_EXERCISE DIRECTIONS_:
In the entries below, filter for the word "grey" and copy every matching line.

_INPUT FOR THIS TASK_:
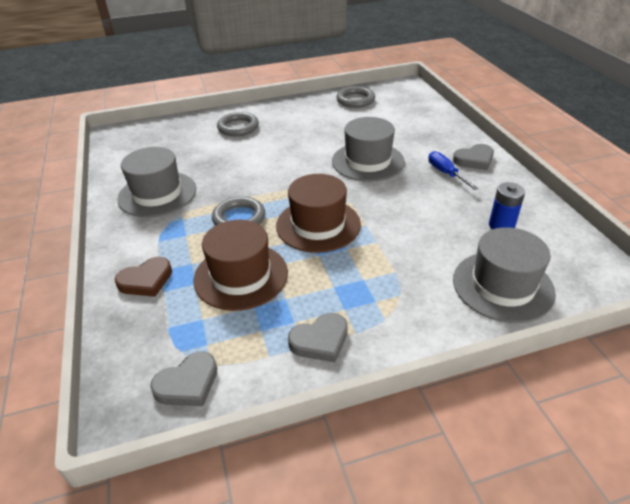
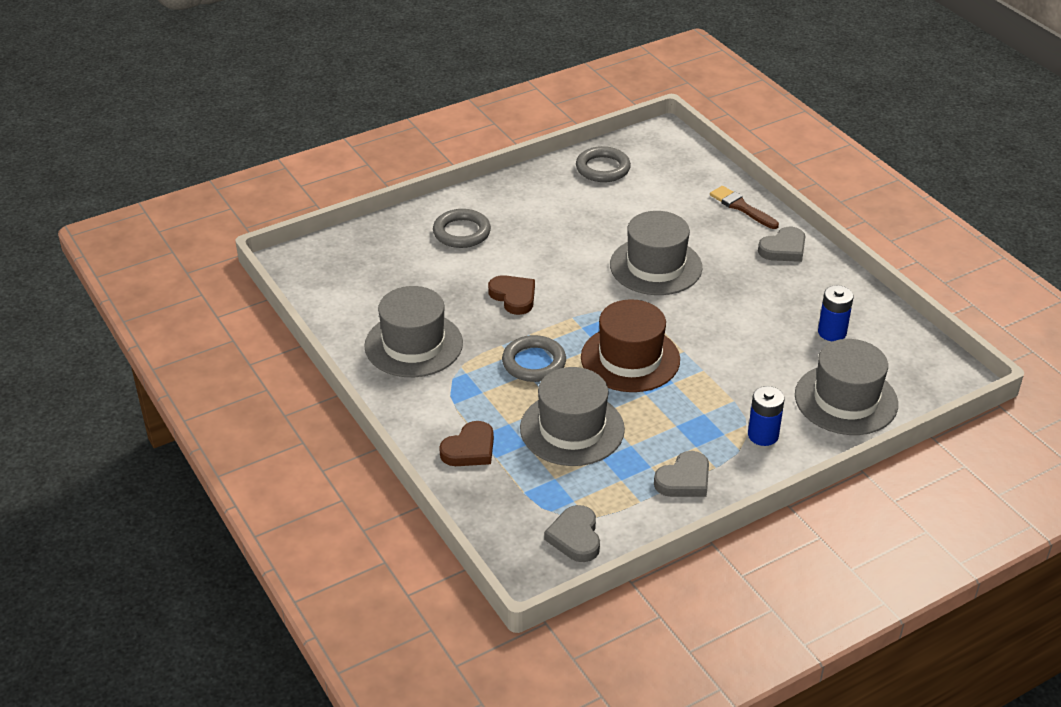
camera: 15 degrees left, 0 degrees up
(188, 383) = (575, 537): grey heart -> grey heart turned 135 degrees clockwise
(241, 276) = (572, 429): brown hat -> grey hat
(250, 170) = (513, 297): none -> brown heart
(412, 308) = (763, 435): none -> blue battery
(446, 173) = (755, 272): blue screwdriver -> none
(448, 130) = (741, 207): none -> brown brush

_TASK RESPONSE_:
(188, 383) = (575, 537): grey heart -> grey heart turned 135 degrees clockwise
(241, 276) = (572, 429): brown hat -> grey hat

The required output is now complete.